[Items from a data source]
>>>>

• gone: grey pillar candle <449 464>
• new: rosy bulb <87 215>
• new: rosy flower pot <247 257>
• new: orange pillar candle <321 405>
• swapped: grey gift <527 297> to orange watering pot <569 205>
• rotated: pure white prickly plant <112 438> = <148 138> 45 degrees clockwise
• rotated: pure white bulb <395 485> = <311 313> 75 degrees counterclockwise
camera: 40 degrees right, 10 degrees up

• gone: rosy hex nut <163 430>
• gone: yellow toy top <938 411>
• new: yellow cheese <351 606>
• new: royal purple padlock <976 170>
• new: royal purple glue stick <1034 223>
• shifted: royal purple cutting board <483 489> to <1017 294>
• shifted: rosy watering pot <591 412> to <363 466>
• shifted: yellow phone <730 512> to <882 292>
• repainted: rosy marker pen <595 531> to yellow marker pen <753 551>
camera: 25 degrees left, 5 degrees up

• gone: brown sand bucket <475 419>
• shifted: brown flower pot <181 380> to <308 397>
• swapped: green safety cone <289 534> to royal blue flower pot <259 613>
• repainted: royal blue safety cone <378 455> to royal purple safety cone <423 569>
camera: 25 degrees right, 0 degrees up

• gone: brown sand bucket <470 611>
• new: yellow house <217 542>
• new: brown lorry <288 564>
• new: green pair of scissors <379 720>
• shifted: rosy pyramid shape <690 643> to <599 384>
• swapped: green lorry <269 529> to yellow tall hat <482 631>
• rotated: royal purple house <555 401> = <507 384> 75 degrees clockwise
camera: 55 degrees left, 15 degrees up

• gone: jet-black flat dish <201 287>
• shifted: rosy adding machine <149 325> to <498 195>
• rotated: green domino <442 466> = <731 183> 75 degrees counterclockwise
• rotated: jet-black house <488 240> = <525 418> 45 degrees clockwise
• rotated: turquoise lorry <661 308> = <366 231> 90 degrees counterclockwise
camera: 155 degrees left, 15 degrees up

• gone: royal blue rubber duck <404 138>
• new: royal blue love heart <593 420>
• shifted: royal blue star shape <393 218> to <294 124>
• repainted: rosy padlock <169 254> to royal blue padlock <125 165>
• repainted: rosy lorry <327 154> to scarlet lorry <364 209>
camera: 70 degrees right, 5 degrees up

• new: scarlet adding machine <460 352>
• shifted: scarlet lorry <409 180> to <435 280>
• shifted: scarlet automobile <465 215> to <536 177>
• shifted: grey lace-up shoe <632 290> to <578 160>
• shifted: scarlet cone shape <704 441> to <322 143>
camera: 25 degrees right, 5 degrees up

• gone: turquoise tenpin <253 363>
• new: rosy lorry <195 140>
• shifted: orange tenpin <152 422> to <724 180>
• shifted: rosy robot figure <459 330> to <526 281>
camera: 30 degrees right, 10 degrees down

<<<<

▶ _DIRECTIONS_: Go through the records and gather the lines that hold "pillar".

▶ _EXERCISE RESPONSE_:
• gone: grey pillar candle <449 464>
• new: orange pillar candle <321 405>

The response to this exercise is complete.